● Exercise details
Please copy the material under this line exactly, keeping every line.

● Data supplied

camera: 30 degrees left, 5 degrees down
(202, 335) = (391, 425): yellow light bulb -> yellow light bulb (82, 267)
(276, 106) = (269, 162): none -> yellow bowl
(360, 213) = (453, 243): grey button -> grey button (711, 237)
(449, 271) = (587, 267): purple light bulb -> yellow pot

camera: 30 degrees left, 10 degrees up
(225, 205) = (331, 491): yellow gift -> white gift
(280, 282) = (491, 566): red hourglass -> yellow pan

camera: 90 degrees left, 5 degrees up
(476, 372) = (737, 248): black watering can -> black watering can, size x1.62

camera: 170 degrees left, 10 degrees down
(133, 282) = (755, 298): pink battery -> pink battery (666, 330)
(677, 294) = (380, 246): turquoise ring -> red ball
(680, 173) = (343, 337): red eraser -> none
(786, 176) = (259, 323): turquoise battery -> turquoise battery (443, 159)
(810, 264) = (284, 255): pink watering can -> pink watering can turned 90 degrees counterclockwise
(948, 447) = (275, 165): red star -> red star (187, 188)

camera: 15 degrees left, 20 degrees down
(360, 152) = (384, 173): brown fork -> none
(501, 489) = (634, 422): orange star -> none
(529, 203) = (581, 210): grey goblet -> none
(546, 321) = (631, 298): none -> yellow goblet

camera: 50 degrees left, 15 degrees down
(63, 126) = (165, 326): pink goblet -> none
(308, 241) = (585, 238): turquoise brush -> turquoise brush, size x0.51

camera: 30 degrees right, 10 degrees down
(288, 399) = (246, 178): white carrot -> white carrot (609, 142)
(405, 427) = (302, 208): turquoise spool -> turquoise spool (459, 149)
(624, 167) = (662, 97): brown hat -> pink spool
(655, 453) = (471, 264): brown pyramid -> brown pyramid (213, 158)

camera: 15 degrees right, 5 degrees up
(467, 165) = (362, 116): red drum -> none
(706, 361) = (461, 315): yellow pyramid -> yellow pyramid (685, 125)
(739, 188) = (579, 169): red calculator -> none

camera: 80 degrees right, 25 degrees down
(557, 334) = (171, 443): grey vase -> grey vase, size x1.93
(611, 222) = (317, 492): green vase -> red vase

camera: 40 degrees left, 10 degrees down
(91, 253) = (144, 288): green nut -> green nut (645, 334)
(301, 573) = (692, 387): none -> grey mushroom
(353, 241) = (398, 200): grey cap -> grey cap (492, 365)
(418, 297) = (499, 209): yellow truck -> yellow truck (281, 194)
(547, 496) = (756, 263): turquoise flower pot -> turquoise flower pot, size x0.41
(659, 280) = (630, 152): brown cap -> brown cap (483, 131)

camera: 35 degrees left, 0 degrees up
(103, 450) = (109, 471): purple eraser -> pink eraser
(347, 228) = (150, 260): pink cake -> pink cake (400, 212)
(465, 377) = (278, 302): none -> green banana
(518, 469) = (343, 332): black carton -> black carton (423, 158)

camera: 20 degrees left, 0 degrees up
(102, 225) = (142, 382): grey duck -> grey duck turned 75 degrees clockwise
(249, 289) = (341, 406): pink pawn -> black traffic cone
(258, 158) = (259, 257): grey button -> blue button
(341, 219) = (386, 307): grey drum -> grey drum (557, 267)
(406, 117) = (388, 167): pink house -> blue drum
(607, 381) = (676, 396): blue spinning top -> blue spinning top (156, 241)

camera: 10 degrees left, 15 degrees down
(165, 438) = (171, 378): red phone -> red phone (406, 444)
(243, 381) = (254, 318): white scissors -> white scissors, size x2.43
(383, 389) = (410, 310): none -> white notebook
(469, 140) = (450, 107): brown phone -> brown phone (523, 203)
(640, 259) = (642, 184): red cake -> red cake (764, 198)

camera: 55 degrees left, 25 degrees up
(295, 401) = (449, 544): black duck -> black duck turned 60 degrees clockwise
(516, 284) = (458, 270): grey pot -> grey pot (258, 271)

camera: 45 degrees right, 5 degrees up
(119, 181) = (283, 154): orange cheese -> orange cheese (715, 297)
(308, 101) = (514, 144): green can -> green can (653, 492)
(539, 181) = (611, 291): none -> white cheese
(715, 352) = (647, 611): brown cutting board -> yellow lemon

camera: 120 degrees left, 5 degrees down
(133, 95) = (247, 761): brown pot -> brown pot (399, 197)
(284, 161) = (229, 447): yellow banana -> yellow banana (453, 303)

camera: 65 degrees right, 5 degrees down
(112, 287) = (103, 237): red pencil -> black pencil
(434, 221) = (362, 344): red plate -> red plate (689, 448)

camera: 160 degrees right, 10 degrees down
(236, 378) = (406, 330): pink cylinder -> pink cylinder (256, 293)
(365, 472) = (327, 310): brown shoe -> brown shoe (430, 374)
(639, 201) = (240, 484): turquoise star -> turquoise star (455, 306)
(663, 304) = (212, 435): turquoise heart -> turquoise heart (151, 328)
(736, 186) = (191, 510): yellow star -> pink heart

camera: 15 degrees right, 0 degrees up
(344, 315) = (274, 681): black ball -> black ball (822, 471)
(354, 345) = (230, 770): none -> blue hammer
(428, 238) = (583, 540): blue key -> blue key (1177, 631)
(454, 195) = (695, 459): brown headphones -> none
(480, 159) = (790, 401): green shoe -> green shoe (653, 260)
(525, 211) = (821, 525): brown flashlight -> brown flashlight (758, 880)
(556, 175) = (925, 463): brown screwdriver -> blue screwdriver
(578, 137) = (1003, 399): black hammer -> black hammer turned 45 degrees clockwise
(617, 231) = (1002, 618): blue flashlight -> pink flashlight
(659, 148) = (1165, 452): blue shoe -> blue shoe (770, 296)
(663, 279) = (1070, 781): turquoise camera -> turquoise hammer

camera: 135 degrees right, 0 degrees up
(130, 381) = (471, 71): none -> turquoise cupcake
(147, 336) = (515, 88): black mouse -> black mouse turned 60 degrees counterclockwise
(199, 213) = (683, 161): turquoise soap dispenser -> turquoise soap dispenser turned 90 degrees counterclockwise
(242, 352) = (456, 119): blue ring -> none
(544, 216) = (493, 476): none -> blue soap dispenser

● Exercise solution
camera: 30 degrees left, 5 degrees down
(202, 335) = (391, 425): yellow light bulb -> yellow light bulb (82, 267)
(276, 106) = (269, 162): none -> yellow bowl
(360, 213) = (453, 243): grey button -> grey button (711, 237)
(449, 271) = (587, 267): purple light bulb -> yellow pot

camera: 30 degrees left, 10 degrees up
(225, 205) = (331, 491): yellow gift -> white gift
(280, 282) = (491, 566): red hourglass -> yellow pan

camera: 90 degrees left, 5 degrees up
(476, 372) = (737, 248): black watering can -> black watering can, size x1.62

camera: 170 degrees left, 10 degrees down
(133, 282) = (755, 298): pink battery -> pink battery (666, 330)
(677, 294) = (380, 246): turquoise ring -> red ball
(680, 173) = (343, 337): red eraser -> none
(786, 176) = (259, 323): turquoise battery -> turquoise battery (443, 159)
(810, 264) = (284, 255): pink watering can -> pink watering can turned 90 degrees counterclockwise
(948, 447) = (275, 165): red star -> red star (187, 188)

camera: 15 degrees left, 20 degrees down
(360, 152) = (384, 173): brown fork -> none
(501, 489) = (634, 422): orange star -> none
(529, 203) = (581, 210): grey goblet -> none
(546, 321) = (631, 298): none -> yellow goblet

camera: 50 degrees left, 15 degrees down
(63, 126) = (165, 326): pink goblet -> none
(308, 241) = (585, 238): turquoise brush -> turquoise brush, size x0.51

camera: 30 degrees right, 10 degrees down
(288, 399) = (246, 178): white carrot -> white carrot (609, 142)
(405, 427) = (302, 208): turquoise spool -> turquoise spool (459, 149)
(624, 167) = (662, 97): brown hat -> pink spool
(655, 453) = (471, 264): brown pyramid -> brown pyramid (213, 158)

camera: 15 degrees right, 5 degrees up
(467, 165) = (362, 116): red drum -> none
(706, 361) = (461, 315): yellow pyramid -> yellow pyramid (685, 125)
(739, 188) = (579, 169): red calculator -> none

camera: 80 degrees right, 25 degrees down
(557, 334) = (171, 443): grey vase -> grey vase, size x1.93
(611, 222) = (317, 492): green vase -> red vase

camera: 40 degrees left, 10 degrees down
(91, 253) = (144, 288): green nut -> green nut (645, 334)
(301, 573) = (692, 387): none -> grey mushroom
(353, 241) = (398, 200): grey cap -> grey cap (492, 365)
(418, 297) = (499, 209): yellow truck -> yellow truck (281, 194)
(547, 496) = (756, 263): turquoise flower pot -> turquoise flower pot, size x0.41
(659, 280) = (630, 152): brown cap -> brown cap (483, 131)

camera: 35 degrees left, 0 degrees up
(103, 450) = (109, 471): purple eraser -> pink eraser
(347, 228) = (150, 260): pink cake -> pink cake (400, 212)
(465, 377) = (278, 302): none -> green banana
(518, 469) = (343, 332): black carton -> black carton (423, 158)

camera: 20 degrees left, 0 degrees up
(102, 225) = (142, 382): grey duck -> grey duck turned 75 degrees clockwise
(249, 289) = (341, 406): pink pawn -> black traffic cone
(258, 158) = (259, 257): grey button -> blue button
(341, 219) = (386, 307): grey drum -> grey drum (557, 267)
(406, 117) = (388, 167): pink house -> blue drum
(607, 381) = (676, 396): blue spinning top -> blue spinning top (156, 241)

camera: 10 degrees left, 15 degrees down
(165, 438) = (171, 378): red phone -> red phone (406, 444)
(243, 381) = (254, 318): white scissors -> white scissors, size x2.43
(383, 389) = (410, 310): none -> white notebook
(469, 140) = (450, 107): brown phone -> brown phone (523, 203)
(640, 259) = (642, 184): red cake -> red cake (764, 198)

camera: 55 degrees left, 25 degrees up
(295, 401) = (449, 544): black duck -> black duck turned 60 degrees clockwise
(516, 284) = (458, 270): grey pot -> grey pot (258, 271)

camera: 45 degrees right, 5 degrees up
(119, 181) = (283, 154): orange cheese -> orange cheese (715, 297)
(308, 101) = (514, 144): green can -> green can (653, 492)
(539, 181) = (611, 291): none -> white cheese
(715, 352) = (647, 611): brown cutting board -> yellow lemon

camera: 120 degrees left, 5 degrees down
(133, 95) = (247, 761): brown pot -> brown pot (399, 197)
(284, 161) = (229, 447): yellow banana -> yellow banana (453, 303)

camera: 65 degrees right, 5 degrees down
(112, 287) = (103, 237): red pencil -> black pencil
(434, 221) = (362, 344): red plate -> red plate (689, 448)

camera: 160 degrees right, 10 degrees down
(236, 378) = (406, 330): pink cylinder -> pink cylinder (256, 293)
(365, 472) = (327, 310): brown shoe -> brown shoe (430, 374)
(639, 201) = (240, 484): turquoise star -> turquoise star (455, 306)
(663, 304) = (212, 435): turquoise heart -> turquoise heart (151, 328)
(736, 186) = (191, 510): yellow star -> pink heart

camera: 15 degrees right, 0 degrees up
(344, 315) = (274, 681): black ball -> black ball (822, 471)
(354, 345) = (230, 770): none -> blue hammer
(428, 238) = (583, 540): blue key -> blue key (1177, 631)
(454, 195) = (695, 459): brown headphones -> none
(480, 159) = (790, 401): green shoe -> green shoe (653, 260)
(525, 211) = (821, 525): brown flashlight -> brown flashlight (758, 880)
(556, 175) = (925, 463): brown screwdriver -> blue screwdriver
(578, 137) = (1003, 399): black hammer -> black hammer turned 45 degrees clockwise
(617, 231) = (1002, 618): blue flashlight -> pink flashlight
(659, 148) = (1165, 452): blue shoe -> blue shoe (770, 296)
(663, 279) = (1070, 781): turquoise camera -> turquoise hammer

camera: 135 degrees right, 0 degrees up
(130, 381) = (471, 71): none -> turquoise cupcake
(147, 336) = (515, 88): black mouse -> black mouse turned 60 degrees counterclockwise
(199, 213) = (683, 161): turquoise soap dispenser -> turquoise soap dispenser turned 90 degrees counterclockwise
(242, 352) = (456, 119): blue ring -> none
(544, 216) = (493, 476): none -> blue soap dispenser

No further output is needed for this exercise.